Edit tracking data
════
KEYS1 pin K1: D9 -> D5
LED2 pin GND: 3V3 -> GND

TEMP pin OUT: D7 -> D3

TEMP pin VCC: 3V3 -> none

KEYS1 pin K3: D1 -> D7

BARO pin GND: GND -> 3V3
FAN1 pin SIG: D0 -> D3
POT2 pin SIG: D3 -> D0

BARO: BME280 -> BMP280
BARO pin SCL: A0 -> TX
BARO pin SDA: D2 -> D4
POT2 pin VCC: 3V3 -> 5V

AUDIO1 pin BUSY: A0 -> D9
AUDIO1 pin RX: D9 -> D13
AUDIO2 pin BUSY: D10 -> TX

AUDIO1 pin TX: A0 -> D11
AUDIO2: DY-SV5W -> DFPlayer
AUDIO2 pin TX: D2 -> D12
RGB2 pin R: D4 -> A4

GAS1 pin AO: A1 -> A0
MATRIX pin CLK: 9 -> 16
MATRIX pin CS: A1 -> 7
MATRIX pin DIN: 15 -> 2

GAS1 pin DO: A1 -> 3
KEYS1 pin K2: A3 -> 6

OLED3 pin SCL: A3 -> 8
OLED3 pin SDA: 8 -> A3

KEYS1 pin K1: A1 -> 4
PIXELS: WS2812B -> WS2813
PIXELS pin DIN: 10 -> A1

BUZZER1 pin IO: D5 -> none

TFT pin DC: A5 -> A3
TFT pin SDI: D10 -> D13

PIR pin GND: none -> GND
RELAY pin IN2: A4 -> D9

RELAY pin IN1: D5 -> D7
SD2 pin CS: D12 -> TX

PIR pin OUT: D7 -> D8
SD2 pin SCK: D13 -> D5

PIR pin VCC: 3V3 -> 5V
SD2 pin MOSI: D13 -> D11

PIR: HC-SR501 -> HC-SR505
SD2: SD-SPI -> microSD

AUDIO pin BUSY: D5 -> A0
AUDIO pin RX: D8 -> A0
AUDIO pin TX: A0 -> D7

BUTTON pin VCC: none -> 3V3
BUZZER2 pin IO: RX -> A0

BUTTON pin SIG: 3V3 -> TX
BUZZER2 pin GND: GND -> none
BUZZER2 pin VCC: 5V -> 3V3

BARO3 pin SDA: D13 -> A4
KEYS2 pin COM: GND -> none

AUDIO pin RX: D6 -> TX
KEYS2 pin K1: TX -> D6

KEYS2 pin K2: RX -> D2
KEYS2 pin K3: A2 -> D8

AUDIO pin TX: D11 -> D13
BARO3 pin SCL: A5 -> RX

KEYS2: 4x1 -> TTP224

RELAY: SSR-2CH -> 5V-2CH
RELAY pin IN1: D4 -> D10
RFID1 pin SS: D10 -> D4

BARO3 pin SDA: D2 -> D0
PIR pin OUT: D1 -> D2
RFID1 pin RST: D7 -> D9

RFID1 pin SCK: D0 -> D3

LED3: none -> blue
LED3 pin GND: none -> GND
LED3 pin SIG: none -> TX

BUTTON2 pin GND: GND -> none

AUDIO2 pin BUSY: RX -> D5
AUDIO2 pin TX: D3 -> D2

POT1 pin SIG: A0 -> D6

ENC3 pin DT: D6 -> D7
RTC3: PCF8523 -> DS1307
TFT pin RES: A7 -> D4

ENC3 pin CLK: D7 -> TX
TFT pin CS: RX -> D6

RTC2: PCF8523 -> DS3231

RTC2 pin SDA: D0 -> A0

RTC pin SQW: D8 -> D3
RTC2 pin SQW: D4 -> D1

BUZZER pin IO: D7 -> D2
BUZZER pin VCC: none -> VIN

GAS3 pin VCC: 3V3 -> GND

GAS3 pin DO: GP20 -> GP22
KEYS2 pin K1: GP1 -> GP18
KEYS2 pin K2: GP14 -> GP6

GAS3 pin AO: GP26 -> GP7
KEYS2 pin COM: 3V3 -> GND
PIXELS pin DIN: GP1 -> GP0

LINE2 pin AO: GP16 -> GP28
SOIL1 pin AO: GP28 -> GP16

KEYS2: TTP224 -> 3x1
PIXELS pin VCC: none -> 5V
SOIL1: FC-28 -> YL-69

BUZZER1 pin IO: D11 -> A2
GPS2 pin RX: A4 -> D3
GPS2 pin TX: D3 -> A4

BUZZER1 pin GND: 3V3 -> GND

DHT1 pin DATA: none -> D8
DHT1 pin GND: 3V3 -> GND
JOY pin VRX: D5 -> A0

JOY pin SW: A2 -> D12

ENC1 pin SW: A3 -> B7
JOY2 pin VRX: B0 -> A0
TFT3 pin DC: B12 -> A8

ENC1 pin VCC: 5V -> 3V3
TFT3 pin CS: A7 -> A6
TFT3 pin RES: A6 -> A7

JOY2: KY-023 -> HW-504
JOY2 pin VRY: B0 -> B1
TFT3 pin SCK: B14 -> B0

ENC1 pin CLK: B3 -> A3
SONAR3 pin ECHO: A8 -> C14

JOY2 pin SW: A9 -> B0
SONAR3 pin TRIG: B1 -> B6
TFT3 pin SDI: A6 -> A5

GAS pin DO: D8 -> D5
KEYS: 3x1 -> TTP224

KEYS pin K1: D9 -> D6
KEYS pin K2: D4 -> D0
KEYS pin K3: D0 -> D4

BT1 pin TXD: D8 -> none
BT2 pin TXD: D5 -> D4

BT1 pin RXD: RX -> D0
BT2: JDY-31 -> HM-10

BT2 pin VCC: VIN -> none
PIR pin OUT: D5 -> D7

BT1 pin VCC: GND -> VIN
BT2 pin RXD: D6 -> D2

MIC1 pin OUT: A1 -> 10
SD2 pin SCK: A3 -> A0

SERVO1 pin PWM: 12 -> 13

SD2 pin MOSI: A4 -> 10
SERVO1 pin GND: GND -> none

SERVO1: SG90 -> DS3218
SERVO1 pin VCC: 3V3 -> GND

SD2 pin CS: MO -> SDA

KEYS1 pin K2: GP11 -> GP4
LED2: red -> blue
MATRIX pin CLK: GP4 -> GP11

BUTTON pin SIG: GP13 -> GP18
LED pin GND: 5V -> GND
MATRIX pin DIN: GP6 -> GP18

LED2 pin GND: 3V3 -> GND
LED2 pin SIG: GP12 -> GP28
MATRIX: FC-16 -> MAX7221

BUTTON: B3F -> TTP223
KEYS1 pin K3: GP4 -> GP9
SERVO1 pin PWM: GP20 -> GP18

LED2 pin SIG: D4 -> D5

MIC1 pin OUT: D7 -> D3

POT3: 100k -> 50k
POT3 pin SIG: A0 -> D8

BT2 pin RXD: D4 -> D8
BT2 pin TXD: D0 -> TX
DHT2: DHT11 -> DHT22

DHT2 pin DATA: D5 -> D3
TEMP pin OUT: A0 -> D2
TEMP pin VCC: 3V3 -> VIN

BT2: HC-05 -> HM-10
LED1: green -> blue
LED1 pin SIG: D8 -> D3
════
(EXERCISE INSTRUCTIONS): Repeat verbatim the opening run of entries, ending with the line that contains "POT2 pin VCC: 3V3 -> 5V".

(OUTPUT OF THE EXERCISE):
KEYS1 pin K1: D9 -> D5
LED2 pin GND: 3V3 -> GND

TEMP pin OUT: D7 -> D3

TEMP pin VCC: 3V3 -> none

KEYS1 pin K3: D1 -> D7

BARO pin GND: GND -> 3V3
FAN1 pin SIG: D0 -> D3
POT2 pin SIG: D3 -> D0

BARO: BME280 -> BMP280
BARO pin SCL: A0 -> TX
BARO pin SDA: D2 -> D4
POT2 pin VCC: 3V3 -> 5V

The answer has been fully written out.